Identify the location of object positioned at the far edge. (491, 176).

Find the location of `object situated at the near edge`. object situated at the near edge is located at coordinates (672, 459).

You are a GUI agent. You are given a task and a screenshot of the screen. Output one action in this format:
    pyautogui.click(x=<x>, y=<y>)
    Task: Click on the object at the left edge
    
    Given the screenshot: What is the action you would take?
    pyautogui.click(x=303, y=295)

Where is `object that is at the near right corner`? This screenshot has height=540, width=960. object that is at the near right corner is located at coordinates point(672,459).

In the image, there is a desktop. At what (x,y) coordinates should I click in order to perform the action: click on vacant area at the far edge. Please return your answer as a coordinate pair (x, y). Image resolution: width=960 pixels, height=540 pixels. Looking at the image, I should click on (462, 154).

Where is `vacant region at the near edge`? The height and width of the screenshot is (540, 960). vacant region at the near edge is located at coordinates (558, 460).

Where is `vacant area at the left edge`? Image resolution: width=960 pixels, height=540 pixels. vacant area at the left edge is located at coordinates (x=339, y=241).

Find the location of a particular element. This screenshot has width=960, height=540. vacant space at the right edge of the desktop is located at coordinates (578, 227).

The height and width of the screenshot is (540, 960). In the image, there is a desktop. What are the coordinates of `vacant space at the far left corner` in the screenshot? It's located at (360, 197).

[Prompt] Reproduce the records word for word, starting at the line that contains "at coordinates point(672,459)." and ending with the final line of the records.

[Result below]
Where is `object that is at the near right corner`? This screenshot has height=540, width=960. object that is at the near right corner is located at coordinates point(672,459).

In the image, there is a desktop. At what (x,y) coordinates should I click in order to perform the action: click on vacant area at the far edge. Please return your answer as a coordinate pair (x, y). Image resolution: width=960 pixels, height=540 pixels. Looking at the image, I should click on (462, 154).

Where is `vacant region at the near edge`? The height and width of the screenshot is (540, 960). vacant region at the near edge is located at coordinates (558, 460).

Where is `vacant area at the left edge`? Image resolution: width=960 pixels, height=540 pixels. vacant area at the left edge is located at coordinates (x=339, y=241).

Find the location of a particular element. This screenshot has width=960, height=540. vacant space at the right edge of the desktop is located at coordinates (578, 227).

The height and width of the screenshot is (540, 960). In the image, there is a desktop. What are the coordinates of `vacant space at the far left corner` in the screenshot? It's located at (360, 197).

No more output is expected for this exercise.